[Revision comparison data]
***

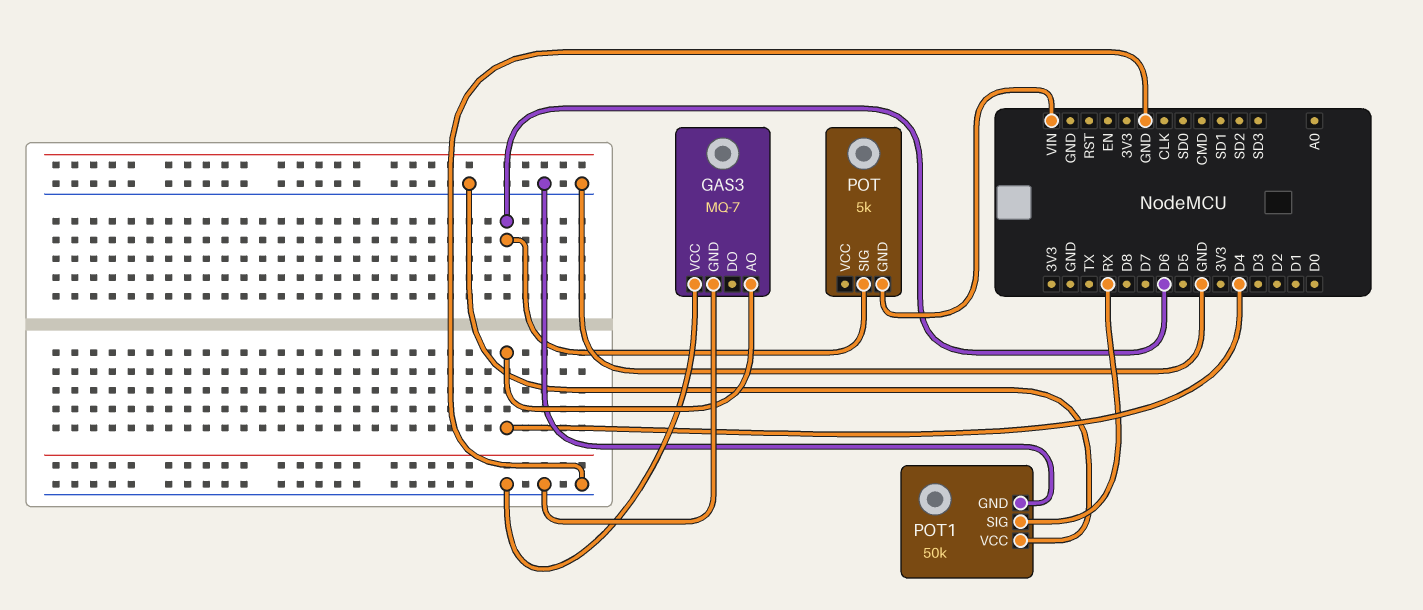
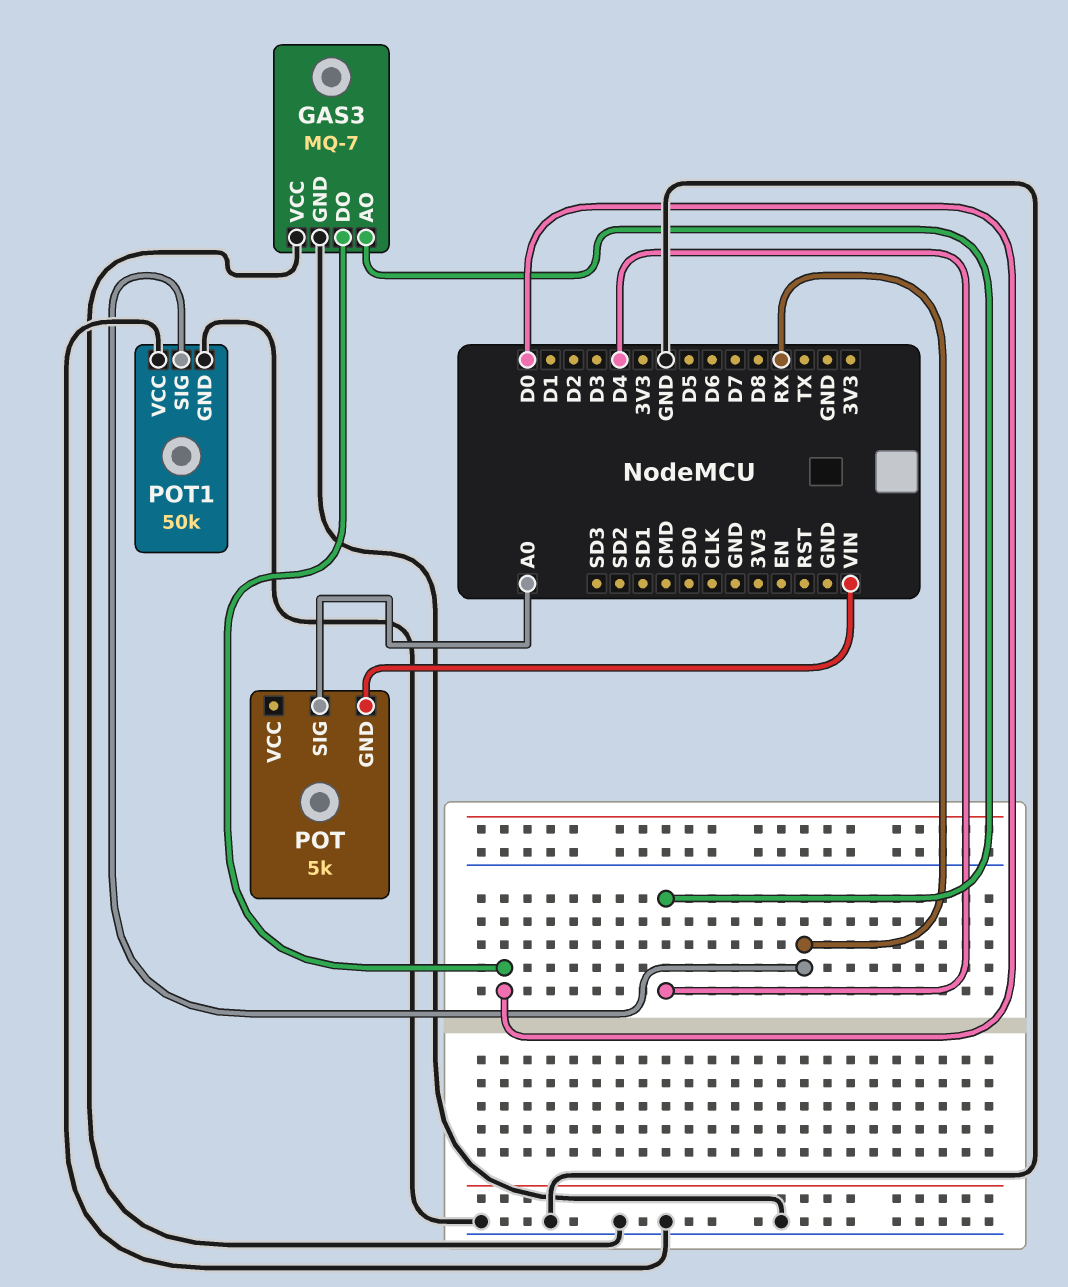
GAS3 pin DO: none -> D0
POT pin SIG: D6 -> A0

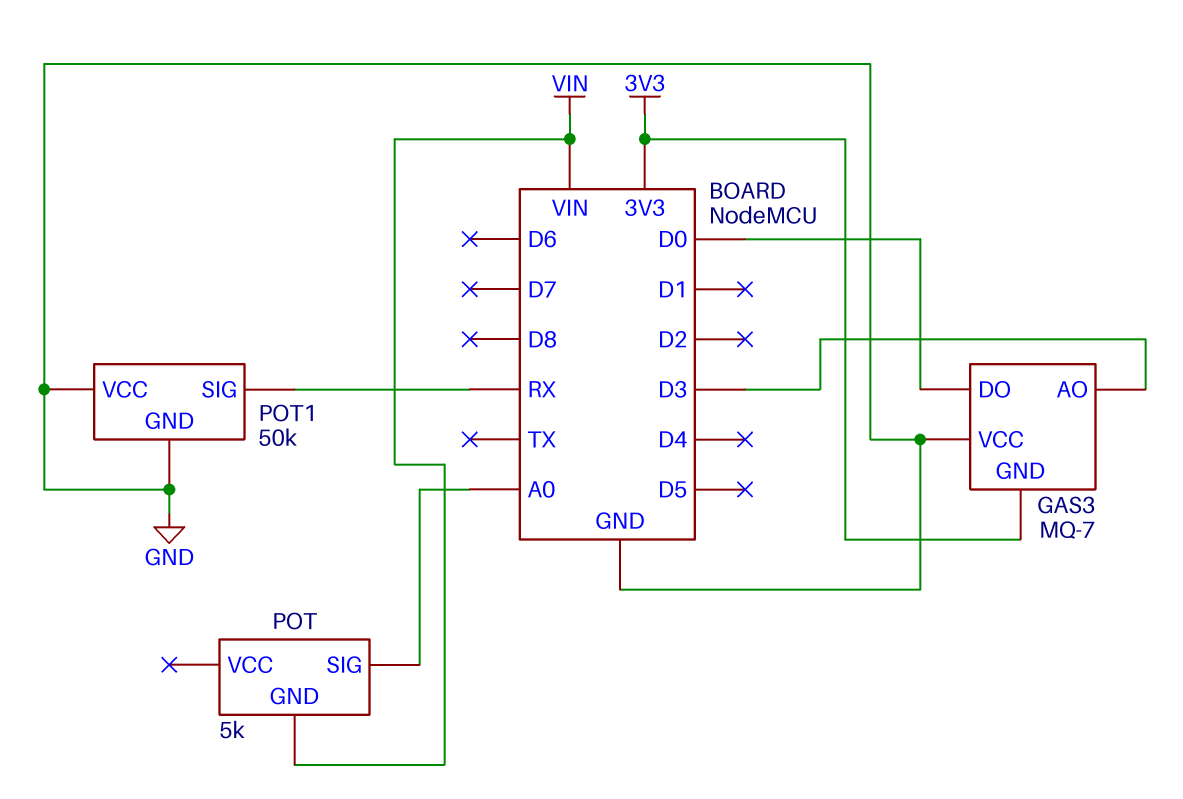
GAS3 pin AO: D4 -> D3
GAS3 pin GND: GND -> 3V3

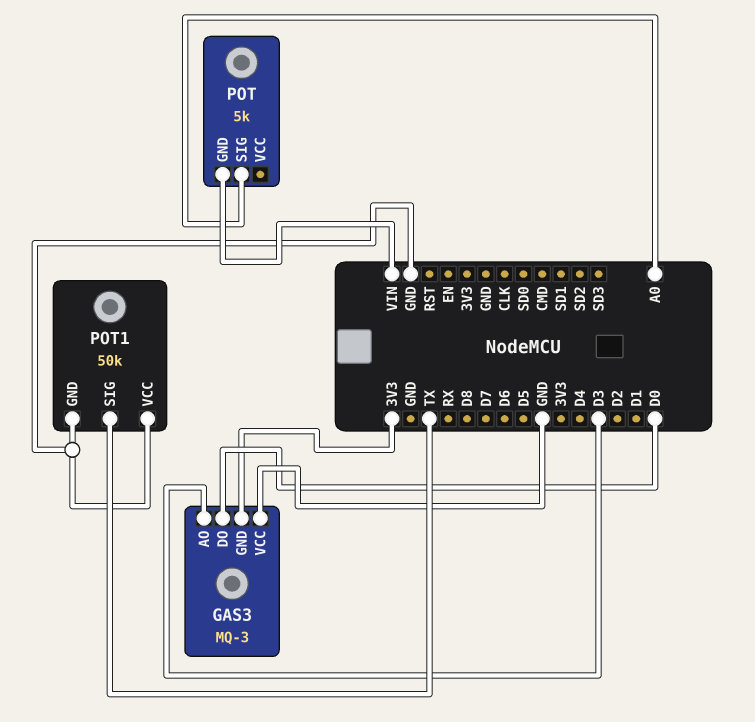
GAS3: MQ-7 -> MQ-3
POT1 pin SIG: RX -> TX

***

▶ [WORK REQUEST]
An exact copy of every entry above is required, without the pictures.

▶ [ANSWER SECTION]
GAS3 pin DO: none -> D0
POT pin SIG: D6 -> A0

GAS3 pin AO: D4 -> D3
GAS3 pin GND: GND -> 3V3

GAS3: MQ-7 -> MQ-3
POT1 pin SIG: RX -> TX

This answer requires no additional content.